The lines to retype are the one with "snow-white_scissors (580, 280)" and all that follow it to the end of the entries below; copy them exactly and nothing else.

BEGIN

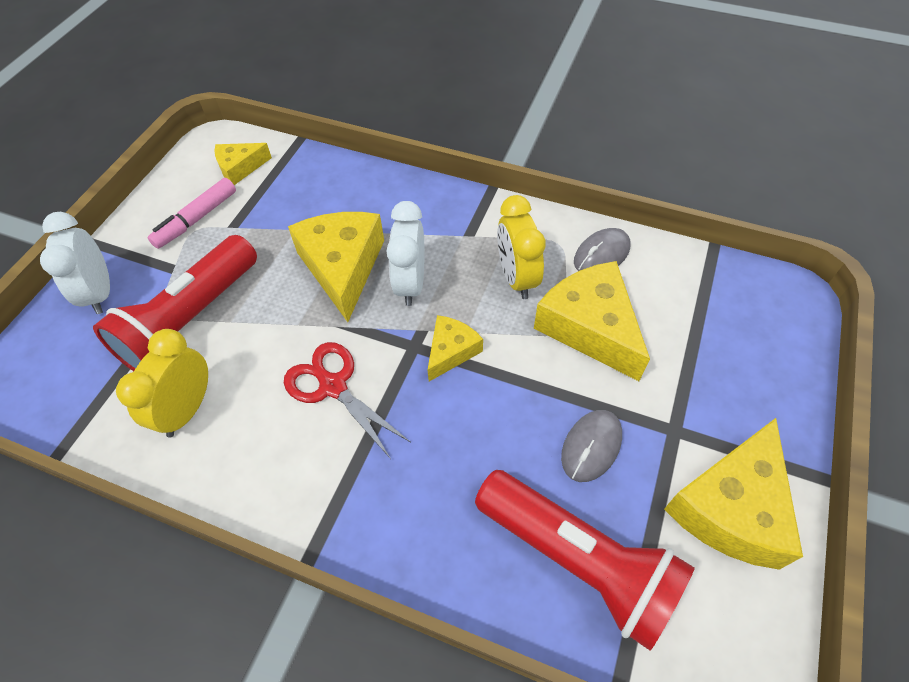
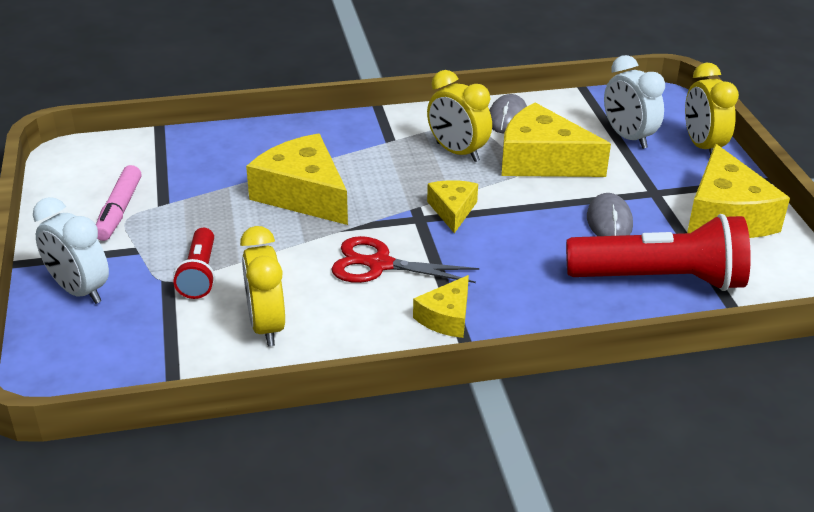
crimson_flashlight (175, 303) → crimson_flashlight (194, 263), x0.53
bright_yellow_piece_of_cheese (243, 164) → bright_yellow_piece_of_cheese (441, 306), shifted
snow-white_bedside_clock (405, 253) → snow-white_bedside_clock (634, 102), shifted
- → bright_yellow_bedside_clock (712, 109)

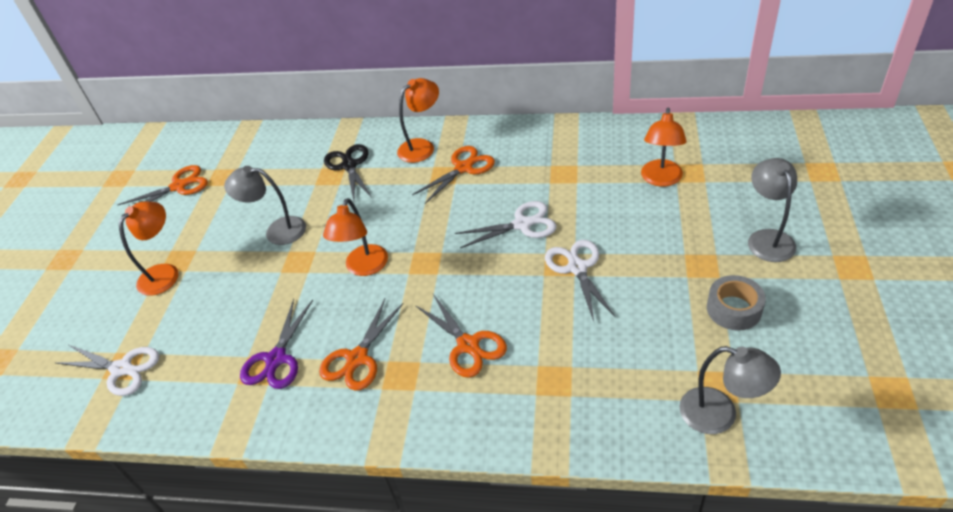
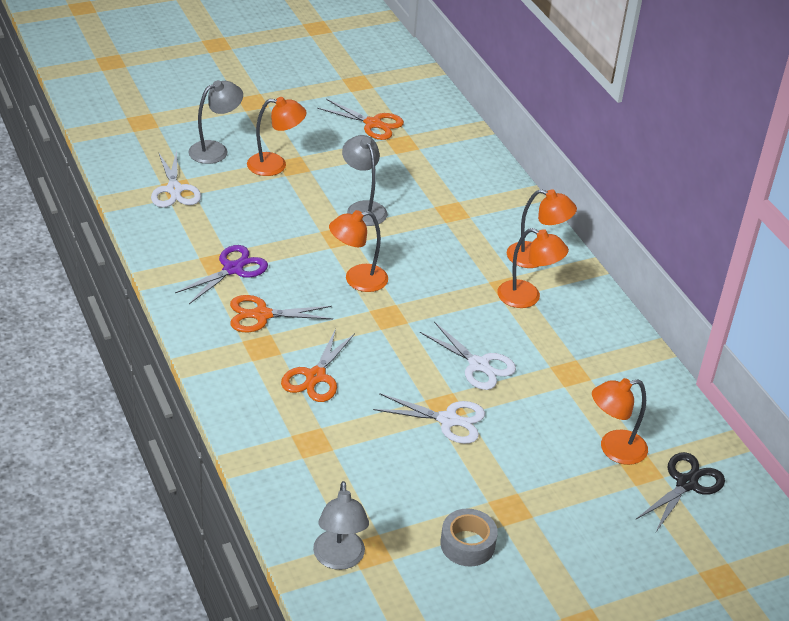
royal_purple_scissors (276, 344) → royal_purple_scissors (221, 274), 150 degrees clockwise
jet-black_scissors (348, 172) → jet-black_scissors (680, 492), shifted
orange-coloured_scissors (453, 175) → orange-coloured_lamp (533, 268)
snow-white_scissors (580, 280) → snow-white_scissors (429, 418), 60 degrees clockwise
ash-grey_lamp (772, 210) → ash-grey_lamp (215, 122), shifted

END

Expected answer
snow-white_scissors (580, 280) → snow-white_scissors (429, 418), 60 degrees clockwise
ash-grey_lamp (772, 210) → ash-grey_lamp (215, 122), shifted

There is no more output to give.